» Goal of the exercise
Look through the listing below and write out exactly the lines from the line with "U25: NOT 74HC14" to the line with "BT1: 12V (plus", both included, and no others.

» Entries provided
--------
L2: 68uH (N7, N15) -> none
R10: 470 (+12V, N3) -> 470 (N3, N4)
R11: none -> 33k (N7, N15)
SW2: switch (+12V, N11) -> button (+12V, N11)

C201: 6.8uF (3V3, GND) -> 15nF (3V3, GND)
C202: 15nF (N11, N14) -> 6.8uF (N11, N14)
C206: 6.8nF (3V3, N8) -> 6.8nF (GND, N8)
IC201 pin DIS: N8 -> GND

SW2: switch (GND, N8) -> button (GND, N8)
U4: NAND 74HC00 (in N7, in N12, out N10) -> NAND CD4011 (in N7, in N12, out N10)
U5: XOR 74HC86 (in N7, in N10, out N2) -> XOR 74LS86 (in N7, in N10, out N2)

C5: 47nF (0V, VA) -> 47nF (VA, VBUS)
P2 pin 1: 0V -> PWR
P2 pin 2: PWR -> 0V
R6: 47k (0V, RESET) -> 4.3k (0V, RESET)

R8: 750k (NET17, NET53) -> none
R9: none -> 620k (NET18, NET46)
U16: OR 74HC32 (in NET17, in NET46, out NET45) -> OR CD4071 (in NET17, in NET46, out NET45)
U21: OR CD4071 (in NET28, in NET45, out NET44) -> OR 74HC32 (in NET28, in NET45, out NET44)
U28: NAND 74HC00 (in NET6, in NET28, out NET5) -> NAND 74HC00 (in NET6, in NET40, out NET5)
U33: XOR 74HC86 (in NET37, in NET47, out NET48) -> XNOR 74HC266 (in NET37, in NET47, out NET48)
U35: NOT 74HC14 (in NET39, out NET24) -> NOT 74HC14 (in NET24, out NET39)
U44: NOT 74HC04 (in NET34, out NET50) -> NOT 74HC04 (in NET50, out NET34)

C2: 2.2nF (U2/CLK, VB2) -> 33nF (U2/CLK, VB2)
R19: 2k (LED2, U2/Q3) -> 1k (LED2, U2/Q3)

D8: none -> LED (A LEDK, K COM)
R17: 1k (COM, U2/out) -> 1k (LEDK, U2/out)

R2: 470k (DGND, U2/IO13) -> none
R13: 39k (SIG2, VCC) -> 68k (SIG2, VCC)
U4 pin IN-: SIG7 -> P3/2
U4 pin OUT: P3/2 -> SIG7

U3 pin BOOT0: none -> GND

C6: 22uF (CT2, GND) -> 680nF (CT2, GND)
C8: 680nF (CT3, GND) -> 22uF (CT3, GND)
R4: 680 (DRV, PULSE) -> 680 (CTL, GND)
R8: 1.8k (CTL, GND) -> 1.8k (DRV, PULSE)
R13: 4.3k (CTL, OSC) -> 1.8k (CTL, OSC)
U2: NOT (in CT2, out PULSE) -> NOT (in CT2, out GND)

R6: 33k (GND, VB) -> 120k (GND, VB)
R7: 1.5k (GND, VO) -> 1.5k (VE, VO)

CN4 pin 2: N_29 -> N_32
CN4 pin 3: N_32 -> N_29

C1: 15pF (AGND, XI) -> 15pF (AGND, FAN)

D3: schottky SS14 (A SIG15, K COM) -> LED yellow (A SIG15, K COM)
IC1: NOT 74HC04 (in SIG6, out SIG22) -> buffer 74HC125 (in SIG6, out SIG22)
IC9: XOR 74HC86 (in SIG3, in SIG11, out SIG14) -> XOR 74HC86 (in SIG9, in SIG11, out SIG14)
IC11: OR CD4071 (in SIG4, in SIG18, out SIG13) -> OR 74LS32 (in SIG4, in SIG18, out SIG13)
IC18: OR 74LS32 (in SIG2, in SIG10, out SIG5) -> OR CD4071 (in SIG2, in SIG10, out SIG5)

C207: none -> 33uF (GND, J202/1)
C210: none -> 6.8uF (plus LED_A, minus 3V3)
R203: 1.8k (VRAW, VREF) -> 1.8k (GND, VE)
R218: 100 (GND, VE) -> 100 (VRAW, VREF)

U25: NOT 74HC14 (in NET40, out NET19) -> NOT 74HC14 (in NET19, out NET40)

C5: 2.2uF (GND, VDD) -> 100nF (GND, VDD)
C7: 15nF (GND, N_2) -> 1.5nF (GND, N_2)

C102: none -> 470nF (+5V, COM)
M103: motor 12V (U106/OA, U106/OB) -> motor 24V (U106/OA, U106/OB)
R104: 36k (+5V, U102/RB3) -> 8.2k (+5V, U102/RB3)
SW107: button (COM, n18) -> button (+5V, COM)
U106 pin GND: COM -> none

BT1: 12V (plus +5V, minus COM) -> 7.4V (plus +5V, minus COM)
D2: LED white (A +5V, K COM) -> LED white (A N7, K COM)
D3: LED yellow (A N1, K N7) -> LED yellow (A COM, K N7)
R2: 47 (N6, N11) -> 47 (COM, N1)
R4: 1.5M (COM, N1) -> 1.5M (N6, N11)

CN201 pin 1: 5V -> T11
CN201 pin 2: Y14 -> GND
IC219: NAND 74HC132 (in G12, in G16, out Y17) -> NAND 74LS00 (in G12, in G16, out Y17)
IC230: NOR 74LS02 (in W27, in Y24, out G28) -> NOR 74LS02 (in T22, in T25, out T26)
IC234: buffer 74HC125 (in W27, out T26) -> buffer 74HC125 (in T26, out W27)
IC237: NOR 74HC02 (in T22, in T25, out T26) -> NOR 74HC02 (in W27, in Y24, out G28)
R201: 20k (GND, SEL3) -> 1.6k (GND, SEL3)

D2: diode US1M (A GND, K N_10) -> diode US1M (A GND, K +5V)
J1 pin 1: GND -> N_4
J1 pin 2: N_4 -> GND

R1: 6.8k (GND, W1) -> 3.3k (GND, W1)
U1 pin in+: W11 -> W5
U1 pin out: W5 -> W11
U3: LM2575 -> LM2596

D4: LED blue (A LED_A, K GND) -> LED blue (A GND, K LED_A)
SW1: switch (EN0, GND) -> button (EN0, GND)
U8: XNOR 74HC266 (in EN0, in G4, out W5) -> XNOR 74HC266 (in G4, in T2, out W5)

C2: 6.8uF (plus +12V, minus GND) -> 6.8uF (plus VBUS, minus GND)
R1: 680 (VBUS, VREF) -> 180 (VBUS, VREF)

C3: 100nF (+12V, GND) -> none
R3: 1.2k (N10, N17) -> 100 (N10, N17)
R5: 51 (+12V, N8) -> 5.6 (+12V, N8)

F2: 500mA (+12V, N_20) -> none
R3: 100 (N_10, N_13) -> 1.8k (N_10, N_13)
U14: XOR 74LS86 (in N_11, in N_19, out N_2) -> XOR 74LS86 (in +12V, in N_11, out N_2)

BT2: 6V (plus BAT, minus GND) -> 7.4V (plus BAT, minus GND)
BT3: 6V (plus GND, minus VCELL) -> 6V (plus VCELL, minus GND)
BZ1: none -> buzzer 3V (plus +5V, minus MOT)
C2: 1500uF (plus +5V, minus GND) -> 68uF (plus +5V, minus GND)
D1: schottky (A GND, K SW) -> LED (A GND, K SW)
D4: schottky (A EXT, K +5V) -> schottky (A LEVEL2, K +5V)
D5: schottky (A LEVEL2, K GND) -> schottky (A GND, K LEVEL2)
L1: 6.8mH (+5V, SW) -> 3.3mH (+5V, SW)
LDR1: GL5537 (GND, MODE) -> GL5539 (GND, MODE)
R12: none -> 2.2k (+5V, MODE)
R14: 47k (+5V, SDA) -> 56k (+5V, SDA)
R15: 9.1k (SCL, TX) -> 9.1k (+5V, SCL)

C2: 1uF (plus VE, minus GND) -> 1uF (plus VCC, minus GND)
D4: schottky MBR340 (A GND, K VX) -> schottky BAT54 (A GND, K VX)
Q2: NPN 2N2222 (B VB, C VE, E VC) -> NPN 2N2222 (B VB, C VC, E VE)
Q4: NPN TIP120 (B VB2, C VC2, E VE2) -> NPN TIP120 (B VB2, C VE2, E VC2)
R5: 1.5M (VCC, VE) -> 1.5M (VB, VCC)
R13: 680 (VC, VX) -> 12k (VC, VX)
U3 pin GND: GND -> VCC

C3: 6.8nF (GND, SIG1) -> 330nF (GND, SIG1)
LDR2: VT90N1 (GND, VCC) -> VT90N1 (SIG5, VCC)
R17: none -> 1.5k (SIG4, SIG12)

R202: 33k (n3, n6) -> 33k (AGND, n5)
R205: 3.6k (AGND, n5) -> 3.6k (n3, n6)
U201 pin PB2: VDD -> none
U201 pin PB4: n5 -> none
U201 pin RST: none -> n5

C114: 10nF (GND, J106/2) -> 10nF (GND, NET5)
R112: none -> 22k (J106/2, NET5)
--------
» Output for this task
U25: NOT 74HC14 (in NET40, out NET19) -> NOT 74HC14 (in NET19, out NET40)

C5: 2.2uF (GND, VDD) -> 100nF (GND, VDD)
C7: 15nF (GND, N_2) -> 1.5nF (GND, N_2)

C102: none -> 470nF (+5V, COM)
M103: motor 12V (U106/OA, U106/OB) -> motor 24V (U106/OA, U106/OB)
R104: 36k (+5V, U102/RB3) -> 8.2k (+5V, U102/RB3)
SW107: button (COM, n18) -> button (+5V, COM)
U106 pin GND: COM -> none

BT1: 12V (plus +5V, minus COM) -> 7.4V (plus +5V, minus COM)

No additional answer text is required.